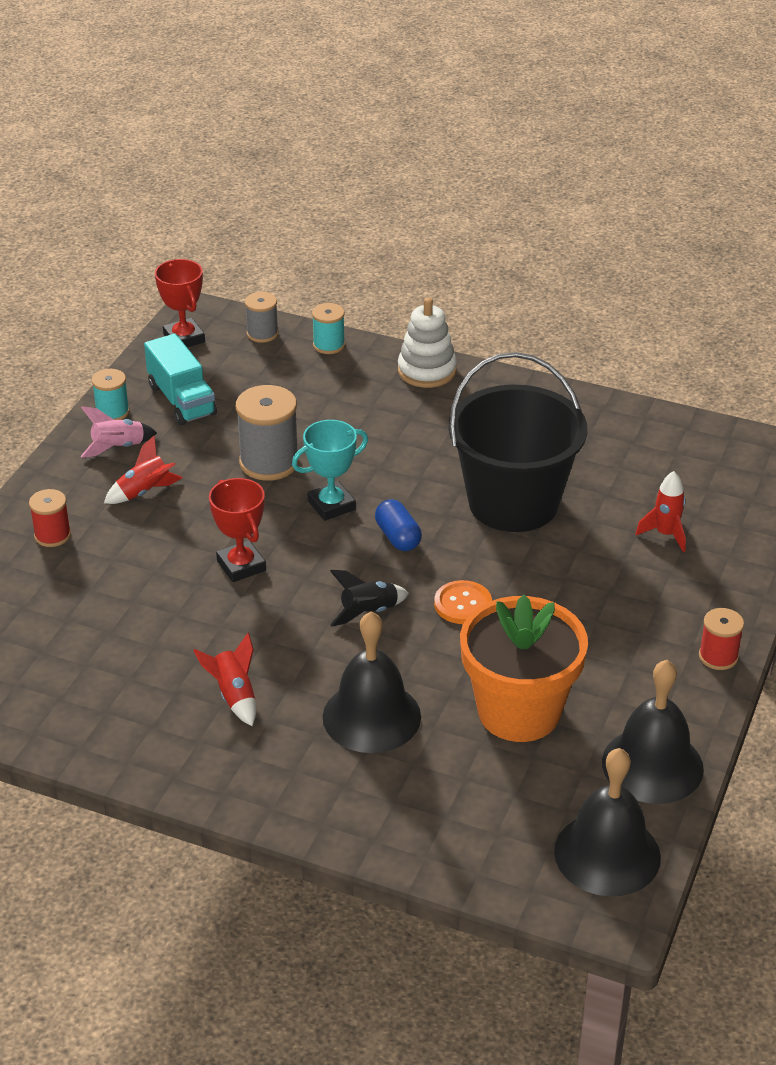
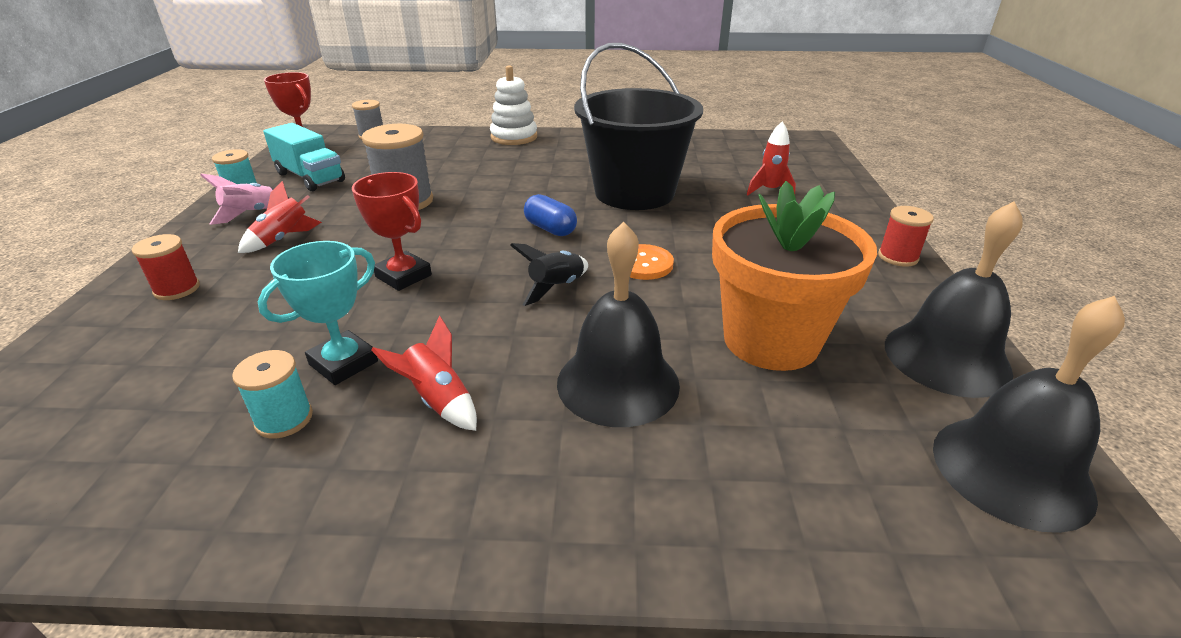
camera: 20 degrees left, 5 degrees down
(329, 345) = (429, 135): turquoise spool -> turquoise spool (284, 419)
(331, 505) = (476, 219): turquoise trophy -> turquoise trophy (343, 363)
==
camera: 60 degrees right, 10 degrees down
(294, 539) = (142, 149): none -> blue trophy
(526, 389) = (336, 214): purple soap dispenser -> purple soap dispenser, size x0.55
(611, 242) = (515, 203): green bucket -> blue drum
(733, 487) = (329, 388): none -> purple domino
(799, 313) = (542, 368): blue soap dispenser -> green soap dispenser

REQUIRED ACTION:
Go through the material above and count the lines that contain "blue"; give that number alone.

OUTPUT FOR THIS EXERCISE:
3